(Data begins)
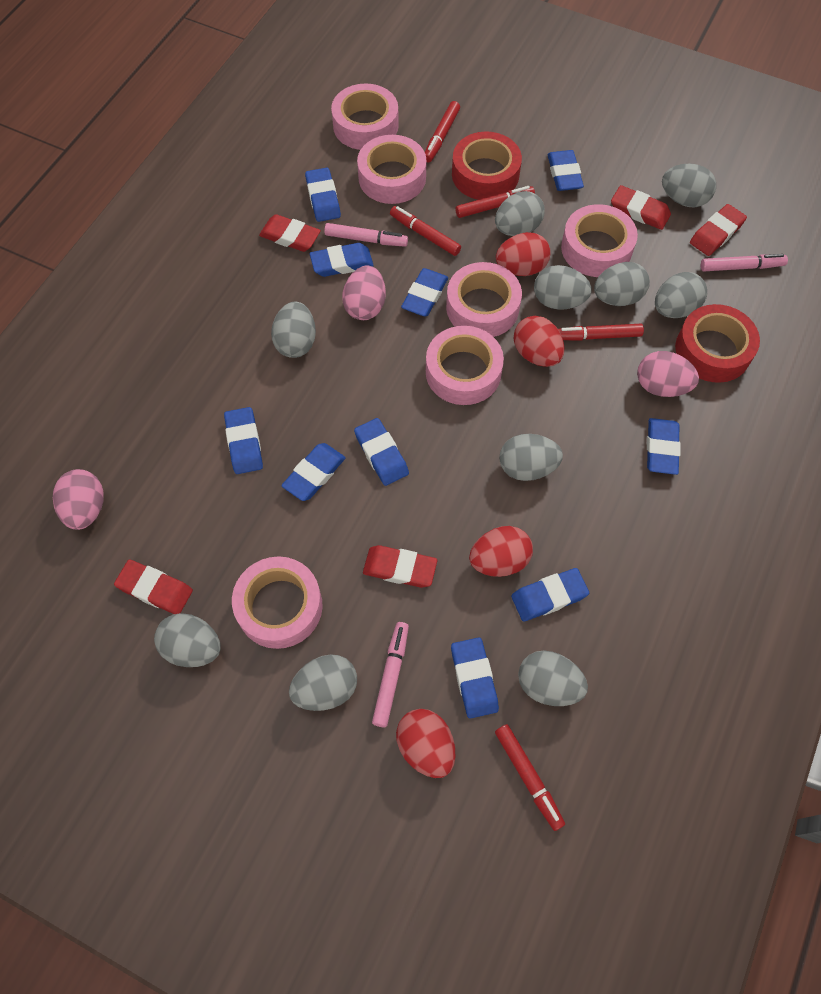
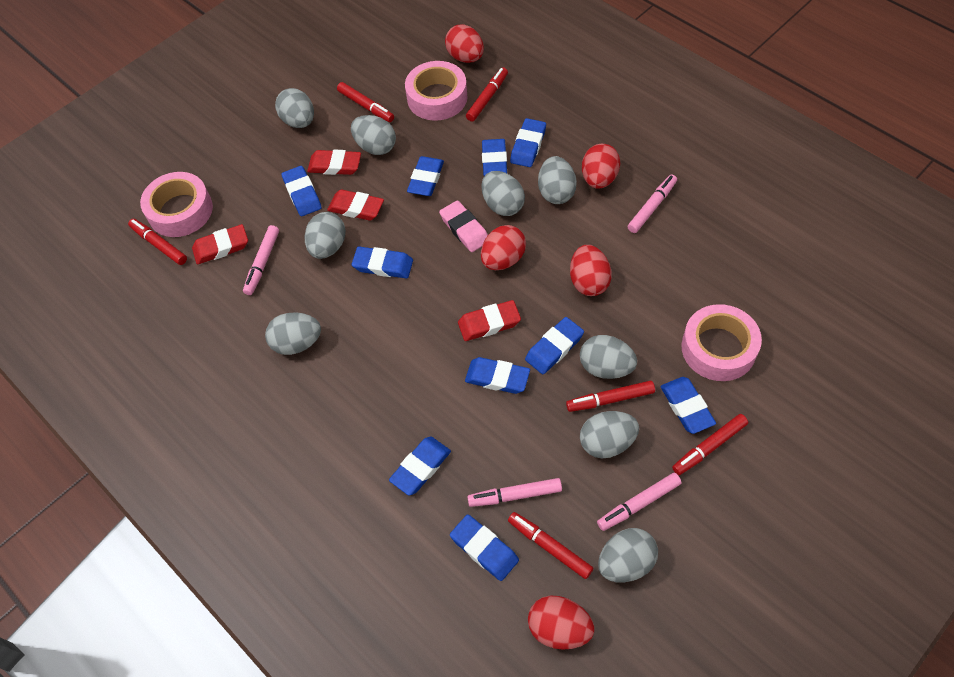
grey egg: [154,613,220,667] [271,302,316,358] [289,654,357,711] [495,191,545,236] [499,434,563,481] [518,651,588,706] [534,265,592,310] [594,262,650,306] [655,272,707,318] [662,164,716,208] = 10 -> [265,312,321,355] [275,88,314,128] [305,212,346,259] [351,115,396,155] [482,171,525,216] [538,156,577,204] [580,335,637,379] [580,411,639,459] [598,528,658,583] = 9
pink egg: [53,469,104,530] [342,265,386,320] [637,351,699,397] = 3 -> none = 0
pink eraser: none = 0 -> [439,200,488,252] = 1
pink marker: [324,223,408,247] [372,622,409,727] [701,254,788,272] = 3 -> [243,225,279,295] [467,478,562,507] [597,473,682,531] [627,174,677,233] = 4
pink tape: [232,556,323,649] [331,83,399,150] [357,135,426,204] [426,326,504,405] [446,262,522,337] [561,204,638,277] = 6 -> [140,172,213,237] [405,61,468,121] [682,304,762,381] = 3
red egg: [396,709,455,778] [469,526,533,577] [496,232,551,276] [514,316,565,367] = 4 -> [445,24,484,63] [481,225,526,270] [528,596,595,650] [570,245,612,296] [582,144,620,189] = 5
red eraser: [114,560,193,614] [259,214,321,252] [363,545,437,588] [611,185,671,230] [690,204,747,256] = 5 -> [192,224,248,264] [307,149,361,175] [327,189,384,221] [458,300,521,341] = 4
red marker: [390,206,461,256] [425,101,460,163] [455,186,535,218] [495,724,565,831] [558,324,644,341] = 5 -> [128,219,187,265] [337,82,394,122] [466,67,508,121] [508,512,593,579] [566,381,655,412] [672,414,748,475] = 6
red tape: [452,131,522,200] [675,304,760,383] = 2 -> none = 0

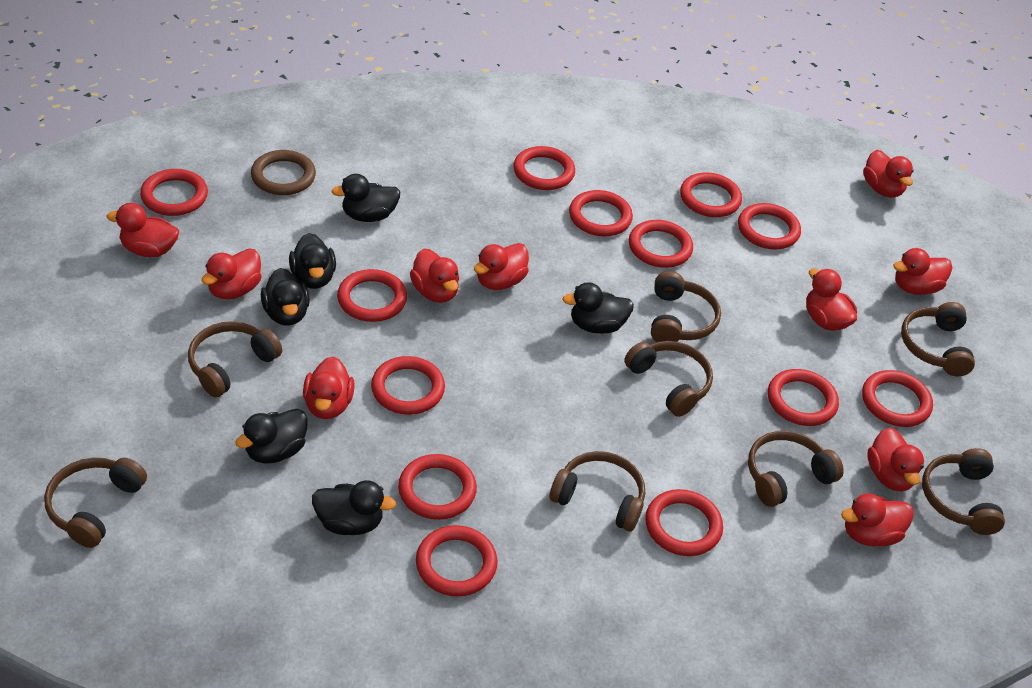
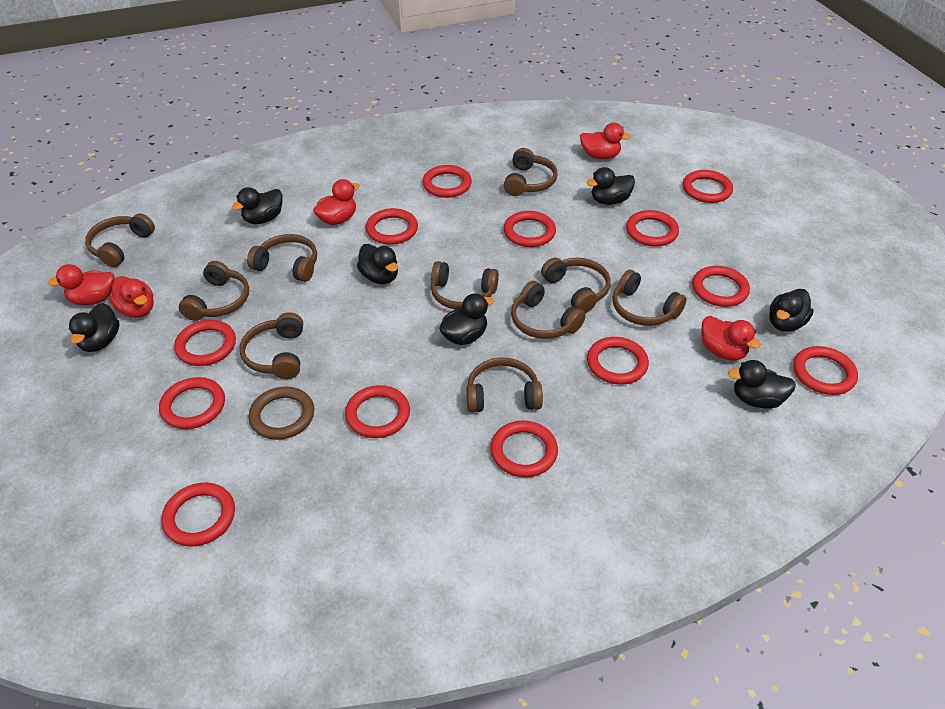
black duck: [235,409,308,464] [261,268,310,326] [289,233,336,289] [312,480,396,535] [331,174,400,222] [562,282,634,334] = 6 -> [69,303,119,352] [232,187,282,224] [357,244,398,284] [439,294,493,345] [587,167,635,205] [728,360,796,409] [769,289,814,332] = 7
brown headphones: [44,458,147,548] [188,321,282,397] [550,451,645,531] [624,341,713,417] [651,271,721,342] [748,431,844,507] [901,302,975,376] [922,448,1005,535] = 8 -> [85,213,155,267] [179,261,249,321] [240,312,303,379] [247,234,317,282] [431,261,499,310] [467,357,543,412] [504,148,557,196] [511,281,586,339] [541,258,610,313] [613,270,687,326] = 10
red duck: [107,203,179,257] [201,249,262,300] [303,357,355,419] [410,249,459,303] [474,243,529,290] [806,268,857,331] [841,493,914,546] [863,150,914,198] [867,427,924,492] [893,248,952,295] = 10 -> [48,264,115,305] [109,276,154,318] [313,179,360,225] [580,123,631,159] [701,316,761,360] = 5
(Data ends)
• Work required: Word-for-word copy, no pictures: write out the entries above in full.

• Completed task:
grey egg: [154,613,220,667] [271,302,316,358] [289,654,357,711] [495,191,545,236] [499,434,563,481] [518,651,588,706] [534,265,592,310] [594,262,650,306] [655,272,707,318] [662,164,716,208] = 10 -> [265,312,321,355] [275,88,314,128] [305,212,346,259] [351,115,396,155] [482,171,525,216] [538,156,577,204] [580,335,637,379] [580,411,639,459] [598,528,658,583] = 9
pink egg: [53,469,104,530] [342,265,386,320] [637,351,699,397] = 3 -> none = 0
pink eraser: none = 0 -> [439,200,488,252] = 1
pink marker: [324,223,408,247] [372,622,409,727] [701,254,788,272] = 3 -> [243,225,279,295] [467,478,562,507] [597,473,682,531] [627,174,677,233] = 4
pink tape: [232,556,323,649] [331,83,399,150] [357,135,426,204] [426,326,504,405] [446,262,522,337] [561,204,638,277] = 6 -> [140,172,213,237] [405,61,468,121] [682,304,762,381] = 3
red egg: [396,709,455,778] [469,526,533,577] [496,232,551,276] [514,316,565,367] = 4 -> [445,24,484,63] [481,225,526,270] [528,596,595,650] [570,245,612,296] [582,144,620,189] = 5
red eraser: [114,560,193,614] [259,214,321,252] [363,545,437,588] [611,185,671,230] [690,204,747,256] = 5 -> [192,224,248,264] [307,149,361,175] [327,189,384,221] [458,300,521,341] = 4
red marker: [390,206,461,256] [425,101,460,163] [455,186,535,218] [495,724,565,831] [558,324,644,341] = 5 -> [128,219,187,265] [337,82,394,122] [466,67,508,121] [508,512,593,579] [566,381,655,412] [672,414,748,475] = 6
red tape: [452,131,522,200] [675,304,760,383] = 2 -> none = 0

black duck: [235,409,308,464] [261,268,310,326] [289,233,336,289] [312,480,396,535] [331,174,400,222] [562,282,634,334] = 6 -> [69,303,119,352] [232,187,282,224] [357,244,398,284] [439,294,493,345] [587,167,635,205] [728,360,796,409] [769,289,814,332] = 7
brown headphones: [44,458,147,548] [188,321,282,397] [550,451,645,531] [624,341,713,417] [651,271,721,342] [748,431,844,507] [901,302,975,376] [922,448,1005,535] = 8 -> [85,213,155,267] [179,261,249,321] [240,312,303,379] [247,234,317,282] [431,261,499,310] [467,357,543,412] [504,148,557,196] [511,281,586,339] [541,258,610,313] [613,270,687,326] = 10
red duck: [107,203,179,257] [201,249,262,300] [303,357,355,419] [410,249,459,303] [474,243,529,290] [806,268,857,331] [841,493,914,546] [863,150,914,198] [867,427,924,492] [893,248,952,295] = 10 -> [48,264,115,305] [109,276,154,318] [313,179,360,225] [580,123,631,159] [701,316,761,360] = 5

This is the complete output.